From the material below, pull each line containing the string "black".

========================

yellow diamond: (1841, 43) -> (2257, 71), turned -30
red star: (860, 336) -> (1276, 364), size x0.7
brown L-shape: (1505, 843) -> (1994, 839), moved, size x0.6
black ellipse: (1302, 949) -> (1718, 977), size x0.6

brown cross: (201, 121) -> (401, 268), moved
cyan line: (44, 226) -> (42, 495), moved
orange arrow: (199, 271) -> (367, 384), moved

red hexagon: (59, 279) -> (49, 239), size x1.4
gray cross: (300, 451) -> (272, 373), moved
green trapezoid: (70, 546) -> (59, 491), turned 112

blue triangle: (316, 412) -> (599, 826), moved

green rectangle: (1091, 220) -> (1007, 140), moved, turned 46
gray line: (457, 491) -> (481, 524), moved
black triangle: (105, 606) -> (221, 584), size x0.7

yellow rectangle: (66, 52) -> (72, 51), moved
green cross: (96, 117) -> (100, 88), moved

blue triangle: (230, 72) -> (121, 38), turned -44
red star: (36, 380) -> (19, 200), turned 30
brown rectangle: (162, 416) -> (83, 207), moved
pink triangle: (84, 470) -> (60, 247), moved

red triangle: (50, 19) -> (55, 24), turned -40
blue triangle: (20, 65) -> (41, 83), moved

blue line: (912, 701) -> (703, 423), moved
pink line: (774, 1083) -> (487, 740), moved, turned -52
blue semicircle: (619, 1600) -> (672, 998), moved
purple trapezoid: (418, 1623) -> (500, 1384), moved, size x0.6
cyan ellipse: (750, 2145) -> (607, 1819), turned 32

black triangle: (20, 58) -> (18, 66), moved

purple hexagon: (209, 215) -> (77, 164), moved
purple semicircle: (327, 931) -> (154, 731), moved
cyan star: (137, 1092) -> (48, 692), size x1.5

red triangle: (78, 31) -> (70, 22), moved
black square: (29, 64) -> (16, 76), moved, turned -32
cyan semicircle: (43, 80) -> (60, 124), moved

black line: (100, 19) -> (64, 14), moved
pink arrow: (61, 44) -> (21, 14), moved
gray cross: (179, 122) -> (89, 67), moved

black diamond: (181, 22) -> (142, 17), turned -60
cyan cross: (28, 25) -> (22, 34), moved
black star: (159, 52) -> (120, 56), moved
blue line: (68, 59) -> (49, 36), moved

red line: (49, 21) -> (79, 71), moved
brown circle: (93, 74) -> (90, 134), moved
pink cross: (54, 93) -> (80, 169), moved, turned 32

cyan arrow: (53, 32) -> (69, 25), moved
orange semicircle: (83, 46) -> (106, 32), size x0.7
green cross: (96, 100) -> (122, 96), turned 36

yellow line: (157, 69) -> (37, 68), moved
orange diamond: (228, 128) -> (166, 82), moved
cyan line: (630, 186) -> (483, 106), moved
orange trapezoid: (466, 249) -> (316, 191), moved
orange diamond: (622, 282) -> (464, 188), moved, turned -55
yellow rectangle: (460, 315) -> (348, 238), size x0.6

========================

• [SOLUTION]:
black ellipse: (1302, 949) -> (1718, 977), size x0.6
black triangle: (105, 606) -> (221, 584), size x0.7
black triangle: (20, 58) -> (18, 66), moved
black square: (29, 64) -> (16, 76), moved, turned -32
black line: (100, 19) -> (64, 14), moved
black diamond: (181, 22) -> (142, 17), turned -60
black star: (159, 52) -> (120, 56), moved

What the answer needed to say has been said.